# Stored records
____________
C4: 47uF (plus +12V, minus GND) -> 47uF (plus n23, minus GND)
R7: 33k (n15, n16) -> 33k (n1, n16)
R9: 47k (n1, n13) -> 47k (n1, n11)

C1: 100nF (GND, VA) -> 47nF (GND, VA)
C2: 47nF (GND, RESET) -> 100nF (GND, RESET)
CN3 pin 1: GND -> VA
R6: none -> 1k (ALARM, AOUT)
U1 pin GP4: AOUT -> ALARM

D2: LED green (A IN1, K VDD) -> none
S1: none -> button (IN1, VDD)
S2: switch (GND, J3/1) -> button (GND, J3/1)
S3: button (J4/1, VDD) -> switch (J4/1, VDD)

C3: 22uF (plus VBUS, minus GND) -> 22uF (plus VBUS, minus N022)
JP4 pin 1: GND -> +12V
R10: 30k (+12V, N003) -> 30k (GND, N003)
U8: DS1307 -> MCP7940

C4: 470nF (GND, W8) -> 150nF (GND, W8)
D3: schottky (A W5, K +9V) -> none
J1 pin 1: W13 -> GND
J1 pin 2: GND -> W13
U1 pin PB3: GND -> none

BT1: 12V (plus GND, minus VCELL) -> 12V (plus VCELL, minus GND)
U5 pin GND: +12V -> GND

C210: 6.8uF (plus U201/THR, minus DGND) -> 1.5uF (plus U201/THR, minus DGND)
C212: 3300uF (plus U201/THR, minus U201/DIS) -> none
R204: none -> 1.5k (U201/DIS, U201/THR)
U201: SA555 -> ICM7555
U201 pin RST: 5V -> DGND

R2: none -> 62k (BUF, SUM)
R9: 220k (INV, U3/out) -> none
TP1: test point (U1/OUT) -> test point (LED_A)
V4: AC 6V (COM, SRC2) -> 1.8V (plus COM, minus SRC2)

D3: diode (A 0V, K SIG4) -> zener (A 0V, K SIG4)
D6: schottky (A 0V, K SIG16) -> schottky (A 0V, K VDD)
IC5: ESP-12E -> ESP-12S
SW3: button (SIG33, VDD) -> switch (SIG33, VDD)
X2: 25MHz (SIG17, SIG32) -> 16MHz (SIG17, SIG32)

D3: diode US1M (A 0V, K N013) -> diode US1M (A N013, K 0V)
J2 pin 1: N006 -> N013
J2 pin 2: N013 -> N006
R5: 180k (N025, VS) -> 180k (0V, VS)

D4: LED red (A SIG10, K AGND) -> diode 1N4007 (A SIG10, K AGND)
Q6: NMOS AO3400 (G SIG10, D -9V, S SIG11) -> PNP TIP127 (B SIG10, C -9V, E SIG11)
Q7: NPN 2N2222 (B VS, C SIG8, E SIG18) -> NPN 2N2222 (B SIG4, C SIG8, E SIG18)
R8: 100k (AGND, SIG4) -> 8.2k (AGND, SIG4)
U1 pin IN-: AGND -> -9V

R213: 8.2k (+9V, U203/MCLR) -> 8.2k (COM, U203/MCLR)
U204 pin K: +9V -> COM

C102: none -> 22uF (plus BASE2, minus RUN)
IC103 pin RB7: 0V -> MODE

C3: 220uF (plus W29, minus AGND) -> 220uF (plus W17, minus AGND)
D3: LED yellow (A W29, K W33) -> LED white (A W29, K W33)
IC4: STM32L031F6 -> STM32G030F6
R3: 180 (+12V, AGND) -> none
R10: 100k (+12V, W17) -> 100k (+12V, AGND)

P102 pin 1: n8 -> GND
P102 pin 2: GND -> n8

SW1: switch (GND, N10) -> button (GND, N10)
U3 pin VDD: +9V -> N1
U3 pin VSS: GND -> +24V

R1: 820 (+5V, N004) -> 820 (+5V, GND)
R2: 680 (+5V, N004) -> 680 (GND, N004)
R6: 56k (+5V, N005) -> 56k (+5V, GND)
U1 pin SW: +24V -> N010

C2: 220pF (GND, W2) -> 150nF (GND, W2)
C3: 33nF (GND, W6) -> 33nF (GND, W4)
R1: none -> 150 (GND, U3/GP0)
____________
Each line from the one containing "R1: 820 (+5V, N004) -> 820 (+5V, GND)" to the end of the records should be echoed exactly, and no other line.

# OUTPUT
R1: 820 (+5V, N004) -> 820 (+5V, GND)
R2: 680 (+5V, N004) -> 680 (GND, N004)
R6: 56k (+5V, N005) -> 56k (+5V, GND)
U1 pin SW: +24V -> N010

C2: 220pF (GND, W2) -> 150nF (GND, W2)
C3: 33nF (GND, W6) -> 33nF (GND, W4)
R1: none -> 150 (GND, U3/GP0)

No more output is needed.